● Exercise instructions
The range starts at the line containing "brown tile F9:G9" and ends at the last line of the records below. Reproduce those lines exactly.
── Input for this task
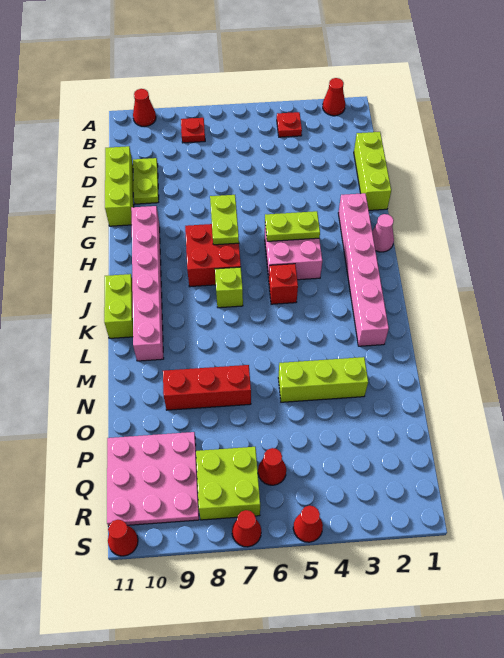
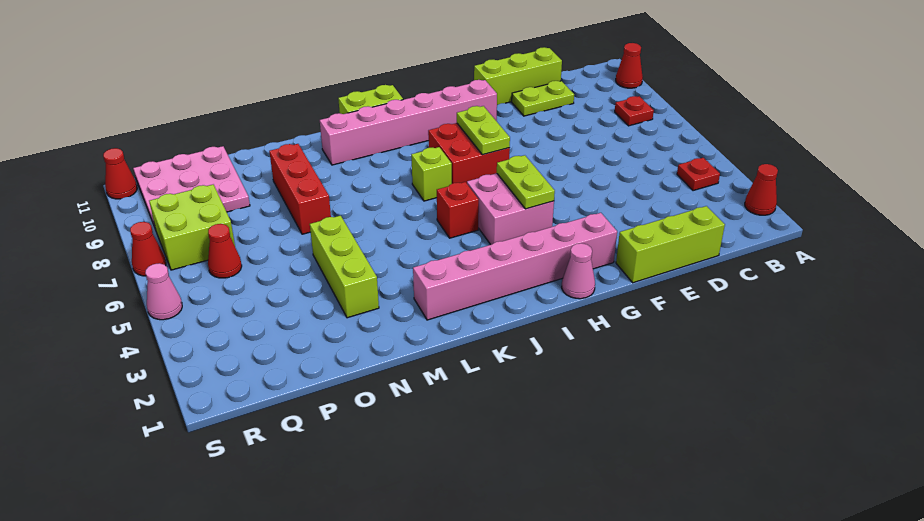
lime plate G7:H7 level 2 -> lime plate H7:H8 level 2
red cone S5 level 1 -> pink cone S5 level 1

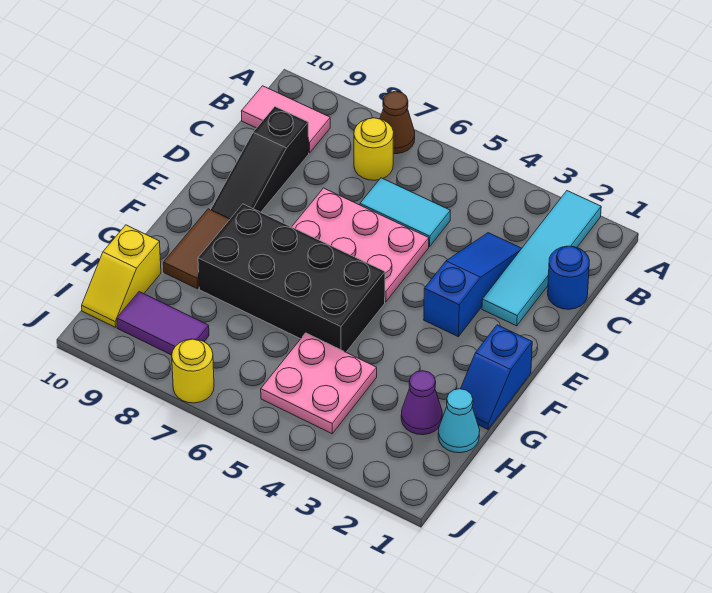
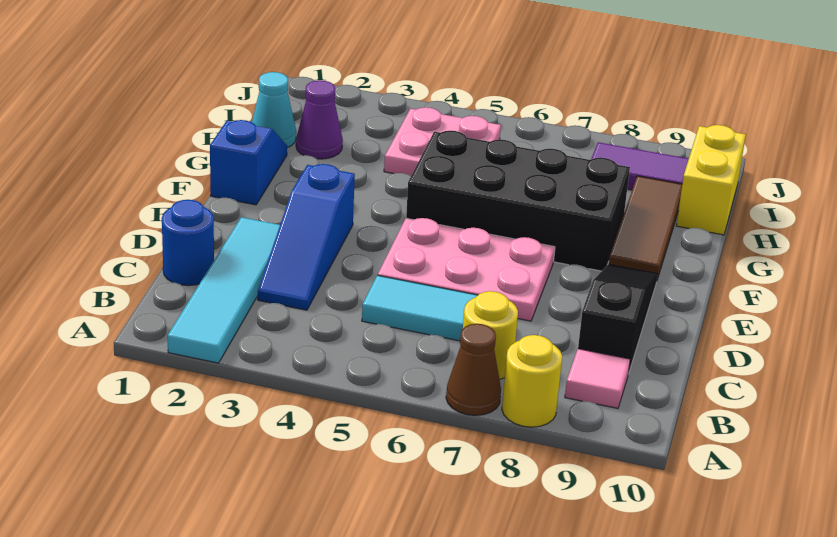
pink tile B9:B10 level 1 -> pink tile B9 level 1
brown tile F9:G9 level 1 -> brown tile F9:H9 level 1
yellow slope H10:I10 level 1 top H -> yellow brick H10:I10 level 1
yellow round brick J7 level 1 -> yellow round brick A8 level 1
────
● Exercise result
brown tile F9:G9 level 1 -> brown tile F9:H9 level 1
yellow slope H10:I10 level 1 top H -> yellow brick H10:I10 level 1
yellow round brick J7 level 1 -> yellow round brick A8 level 1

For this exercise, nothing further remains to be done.